> _Directions_
Don't include any picture when you restate the data word for word.
>>>
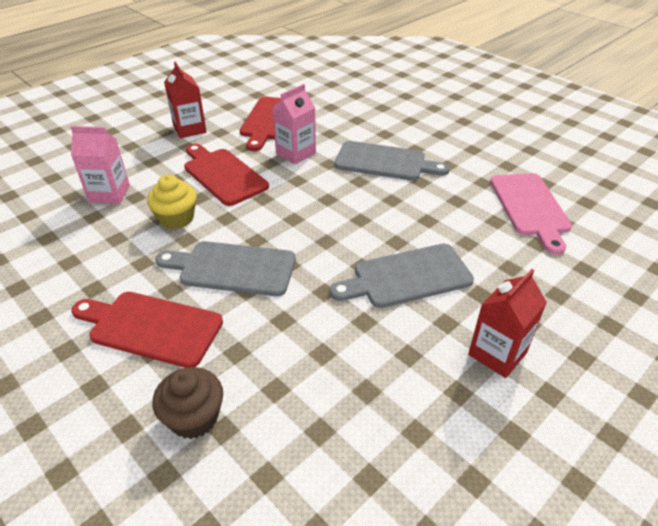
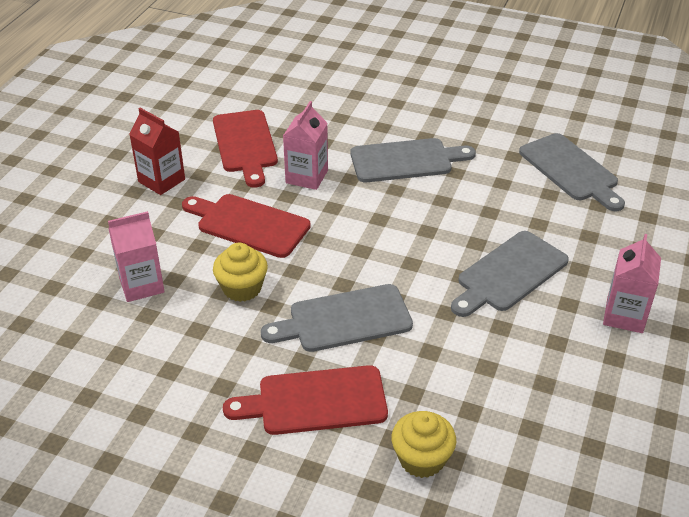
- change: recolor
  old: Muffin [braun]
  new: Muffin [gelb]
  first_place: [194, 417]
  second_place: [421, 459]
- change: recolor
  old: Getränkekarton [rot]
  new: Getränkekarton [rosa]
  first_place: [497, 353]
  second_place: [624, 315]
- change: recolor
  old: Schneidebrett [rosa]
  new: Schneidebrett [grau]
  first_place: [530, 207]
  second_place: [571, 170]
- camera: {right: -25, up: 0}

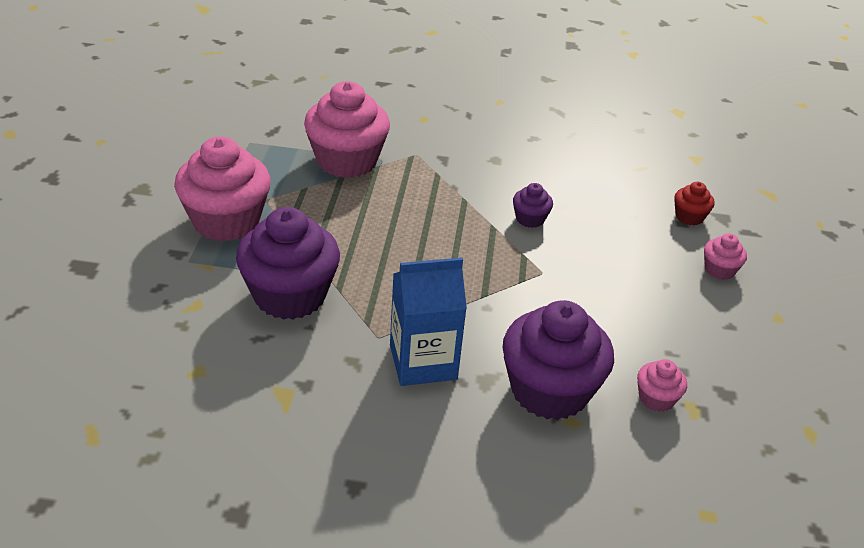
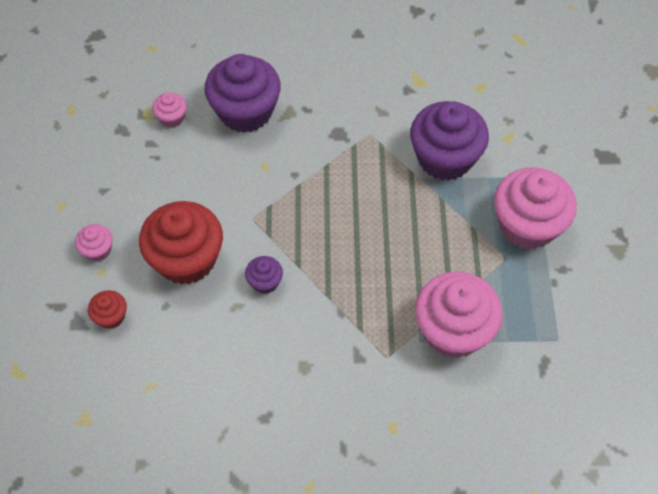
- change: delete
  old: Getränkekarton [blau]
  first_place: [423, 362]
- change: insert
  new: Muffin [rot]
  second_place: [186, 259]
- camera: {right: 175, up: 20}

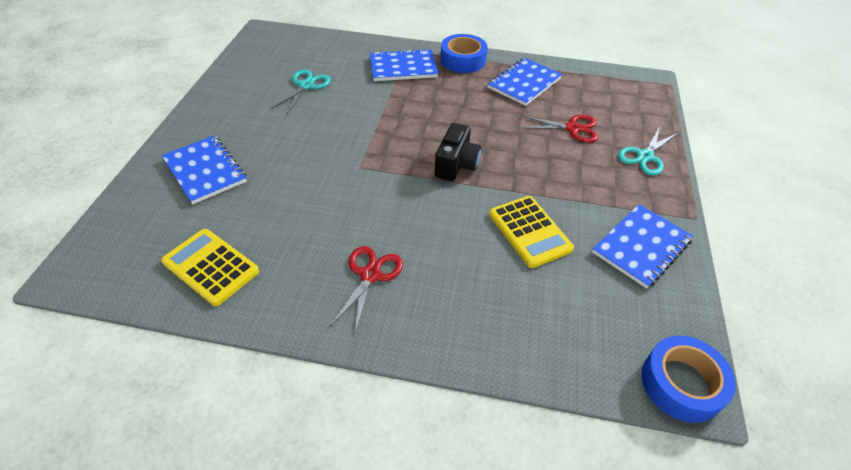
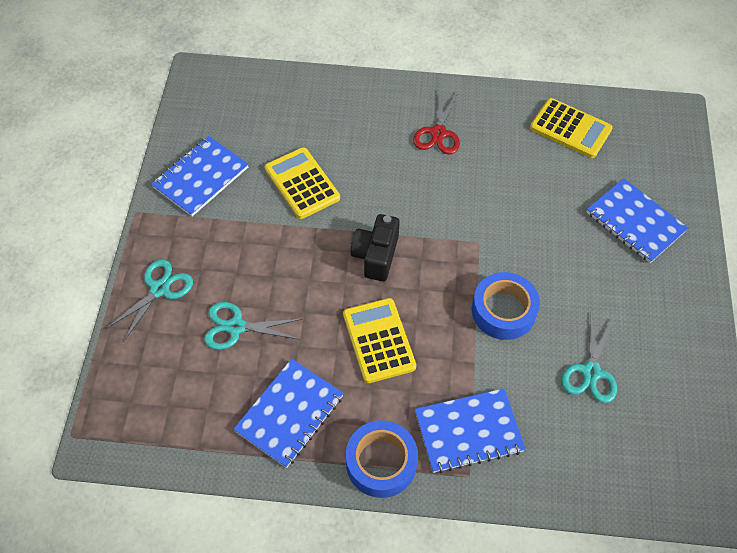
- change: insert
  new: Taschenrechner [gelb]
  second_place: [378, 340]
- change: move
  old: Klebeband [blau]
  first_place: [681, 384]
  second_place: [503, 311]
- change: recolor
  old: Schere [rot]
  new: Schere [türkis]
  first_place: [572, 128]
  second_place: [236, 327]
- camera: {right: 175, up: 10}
<<<
> _Answer below_
- change: recolor
  old: Muffin [braun]
  new: Muffin [gelb]
  first_place: [194, 417]
  second_place: [421, 459]
- change: recolor
  old: Getränkekarton [rot]
  new: Getränkekarton [rosa]
  first_place: [497, 353]
  second_place: [624, 315]
- change: recolor
  old: Schneidebrett [rosa]
  new: Schneidebrett [grau]
  first_place: [530, 207]
  second_place: [571, 170]
- camera: {right: -25, up: 0}

- change: delete
  old: Getränkekarton [blau]
  first_place: [423, 362]
- change: insert
  new: Muffin [rot]
  second_place: [186, 259]
- camera: {right: 175, up: 20}

- change: insert
  new: Taschenrechner [gelb]
  second_place: [378, 340]
- change: move
  old: Klebeband [blau]
  first_place: [681, 384]
  second_place: [503, 311]
- change: recolor
  old: Schere [rot]
  new: Schere [türkis]
  first_place: [572, 128]
  second_place: [236, 327]
- camera: {right: 175, up: 10}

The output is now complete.